[Opening Source data section]

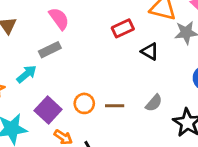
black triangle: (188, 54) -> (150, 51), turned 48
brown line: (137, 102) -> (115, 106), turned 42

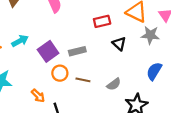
gray rectangle: (50, 50) -> (77, 51), moved
purple square: (48, 110) -> (48, 51), moved

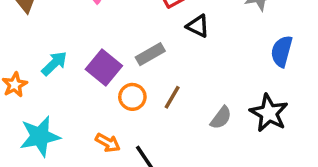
black triangle: (119, 44) -> (198, 26), moved
brown line: (83, 80) -> (172, 97), turned -56
gray semicircle: (114, 84) -> (221, 118), moved

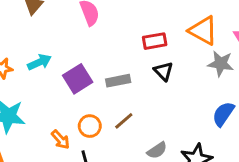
orange circle: (132, 97) -> (90, 126), moved

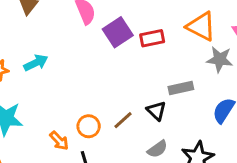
black triangle: (163, 71) -> (156, 111), moved
purple square: (78, 79) -> (118, 32), moved
gray rectangle: (118, 81) -> (181, 88), moved

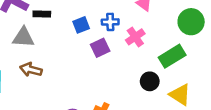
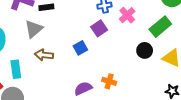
blue square: (81, 25) -> (80, 48), moved
gray triangle: (23, 37) -> (34, 29), turned -36

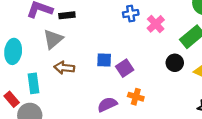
purple square: (99, 28) -> (125, 68), moved
blue square: (80, 48) -> (104, 60), turned 32

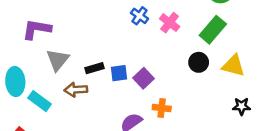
blue cross: (131, 14) -> (140, 16), turned -35
black rectangle: (67, 15) -> (94, 68), moved
cyan rectangle: (33, 83) -> (40, 101), moved, turned -36

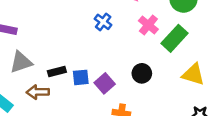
pink cross: (170, 23) -> (148, 25), moved
gray triangle: (58, 60) -> (21, 62), turned 30
black circle: (199, 62) -> (142, 73), moved

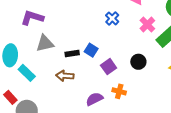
blue square: (81, 77) -> (91, 50), moved, turned 32
brown arrow: (38, 92) -> (65, 76), moved

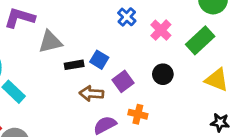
pink cross: (147, 24) -> (161, 30), moved
gray triangle: (45, 43) -> (50, 42), moved
brown arrow: (65, 76) -> (91, 94), moved

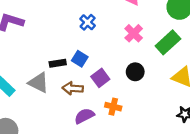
blue cross: (127, 17) -> (88, 22), moved
gray triangle: (50, 42) -> (39, 83), moved, turned 40

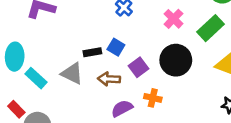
black circle: (135, 72) -> (176, 60), size x1.6

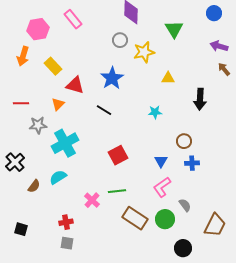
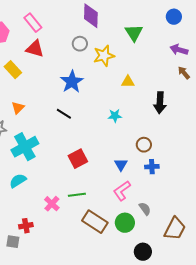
red triangle: (75, 85) -> (35, 49), moved
gray square: (67, 243) -> (13, 242), moved

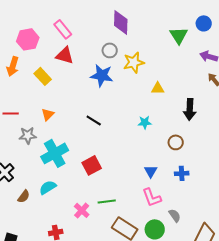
green triangle: (134, 33) -> (179, 35), moved
blue star: (72, 82) -> (102, 75), moved, turned -30
brown circle: (144, 145) -> (176, 142), moved
red square: (78, 159) -> (92, 165), moved
pink L-shape: (122, 191) -> (152, 197), turned -75

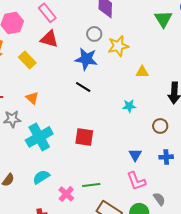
orange triangle: (48, 114) -> (32, 98), turned -32
black line: (94, 120) -> (83, 87), moved
red square: (92, 165) -> (84, 137), moved, turned 36
cyan semicircle: (48, 187) -> (41, 177), moved

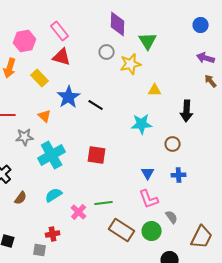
green triangle: (163, 19) -> (148, 41), moved
blue star: (86, 59) -> (69, 97), moved, turned 30
cyan star: (129, 106) -> (142, 124), size x1.5

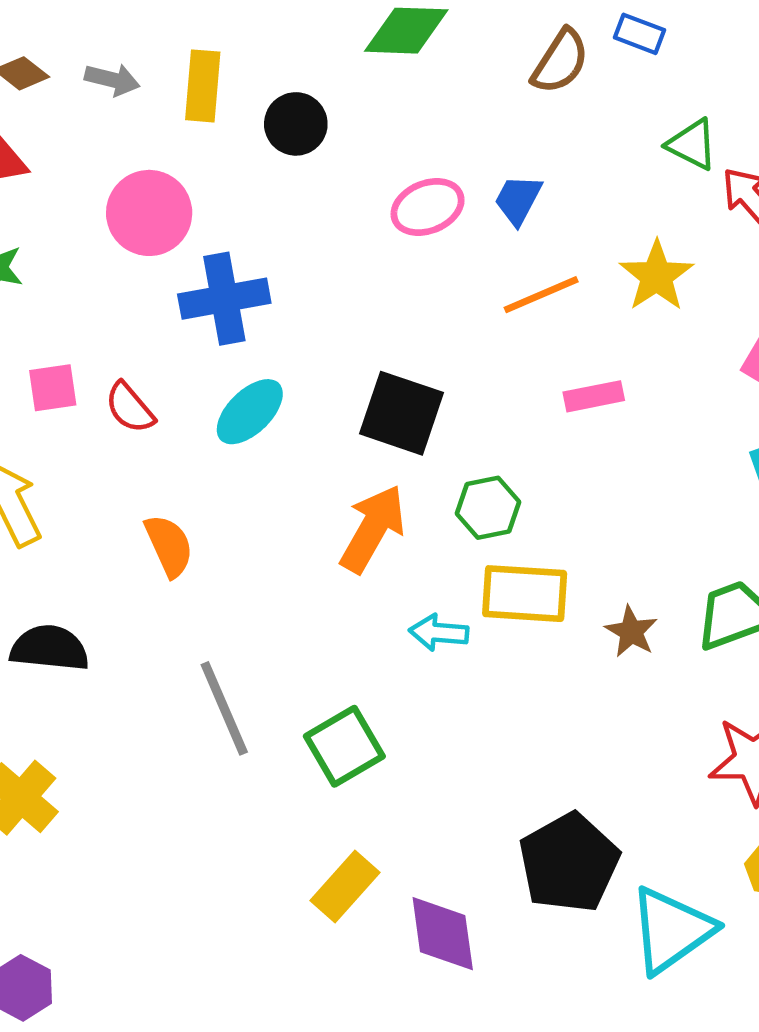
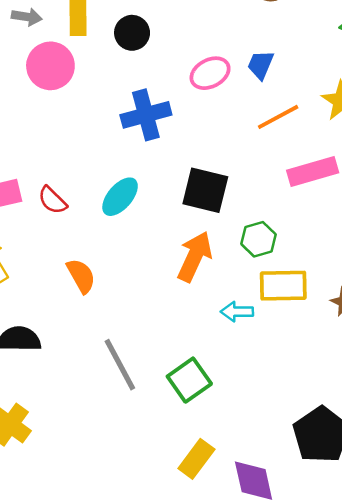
pink circle: (149, 213) -> (50, 66), moved
blue cross: (224, 299) -> (146, 115), moved
pink rectangle: (594, 396) -> (313, 171), size x1.5

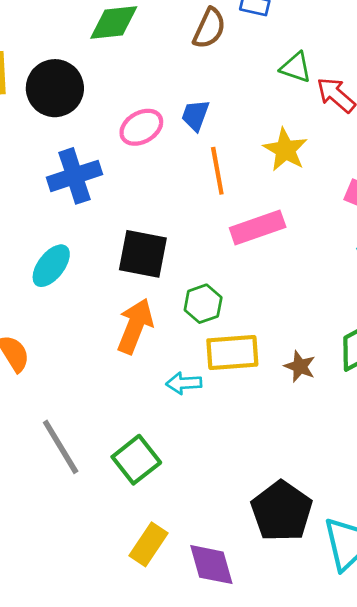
black circle: (132, 33) -> (55, 88), size x1.5
orange line: (278, 117) -> (217, 171), turned -69

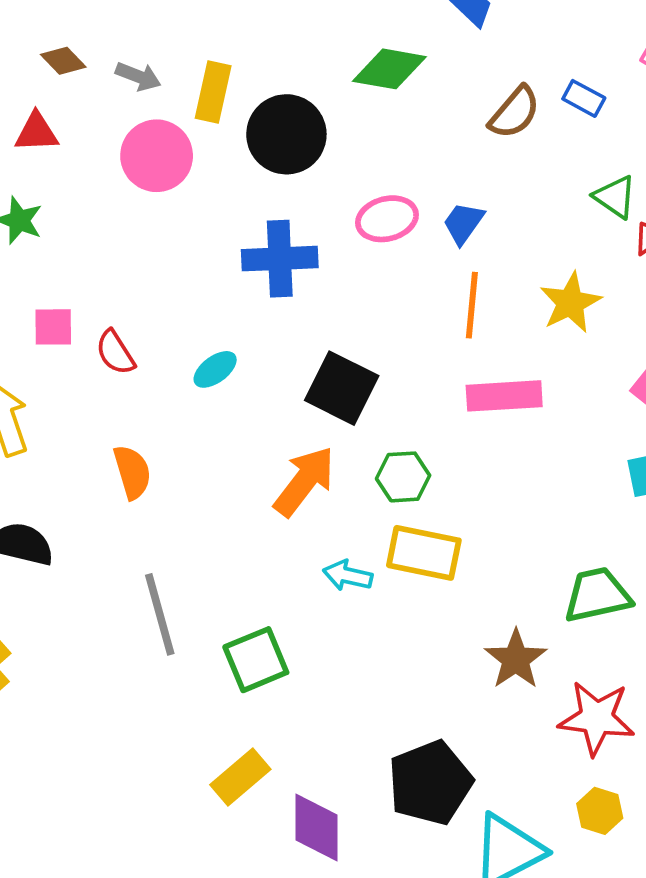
cyan ellipse: (51, 266) -> (215, 369), size x0.7
brown star: (300, 366) -> (516, 659), moved, size x1.4

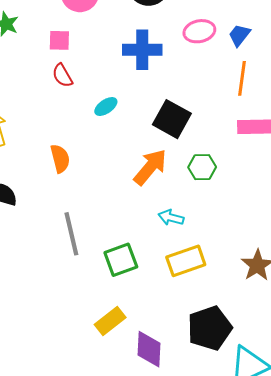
pink square: (53, 327) -> (59, 40), moved
red semicircle: (115, 352) -> (62, 76), moved
yellow rectangle: (424, 553) -> (186, 261), moved, turned -33

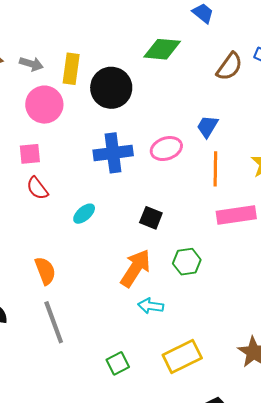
pink ellipse: (199, 31) -> (166, 149), moved
black square: (172, 119) -> (151, 218), size x0.6
cyan arrow: (171, 218) -> (151, 306), moved
gray line: (71, 234) -> (54, 322), moved
green square: (121, 260) -> (118, 363), size x0.7

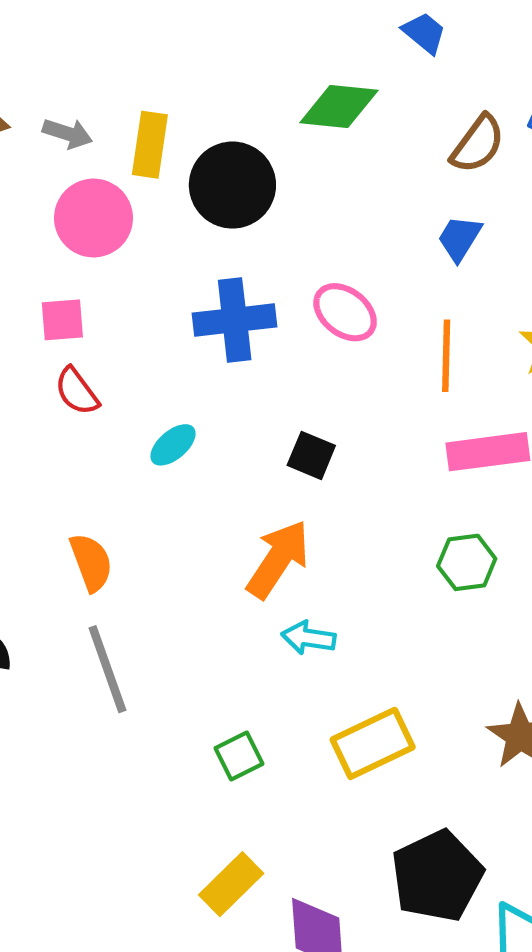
blue trapezoid: (207, 127) -> (460, 238), moved
pink ellipse: (166, 149) -> (345, 312), turned 56
green hexagon: (187, 262) -> (467, 562), moved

[Closing Source data section]

▸ **Activity**
Only the lines from the one containing "blue cross: (127, 17) -> (88, 22), moved" through the final line of the material should appear in the answer, copied exactly and without any picture.

▸ **Exercise answer**
blue cross: (127, 17) -> (88, 22), moved
gray triangle: (50, 42) -> (39, 83), moved, turned 40

black circle: (135, 72) -> (176, 60), size x1.6

red triangle: (75, 85) -> (35, 49), moved
gray square: (67, 243) -> (13, 242), moved

green triangle: (134, 33) -> (179, 35), moved
blue star: (72, 82) -> (102, 75), moved, turned -30
brown circle: (144, 145) -> (176, 142), moved
red square: (78, 159) -> (92, 165), moved
pink L-shape: (122, 191) -> (152, 197), turned -75

orange triangle: (48, 114) -> (32, 98), turned -32
black line: (94, 120) -> (83, 87), moved
red square: (92, 165) -> (84, 137), moved, turned 36
cyan semicircle: (48, 187) -> (41, 177), moved

green triangle: (163, 19) -> (148, 41), moved
blue star: (86, 59) -> (69, 97), moved, turned 30
cyan star: (129, 106) -> (142, 124), size x1.5

pink circle: (149, 213) -> (50, 66), moved
blue cross: (224, 299) -> (146, 115), moved
pink rectangle: (594, 396) -> (313, 171), size x1.5

black circle: (132, 33) -> (55, 88), size x1.5
orange line: (278, 117) -> (217, 171), turned -69

cyan ellipse: (51, 266) -> (215, 369), size x0.7
brown star: (300, 366) -> (516, 659), moved, size x1.4

pink square: (53, 327) -> (59, 40), moved
red semicircle: (115, 352) -> (62, 76), moved
yellow rectangle: (424, 553) -> (186, 261), moved, turned -33

pink ellipse: (199, 31) -> (166, 149), moved
black square: (172, 119) -> (151, 218), size x0.6
cyan arrow: (171, 218) -> (151, 306), moved
gray line: (71, 234) -> (54, 322), moved
green square: (121, 260) -> (118, 363), size x0.7

blue trapezoid: (207, 127) -> (460, 238), moved
pink ellipse: (166, 149) -> (345, 312), turned 56
green hexagon: (187, 262) -> (467, 562), moved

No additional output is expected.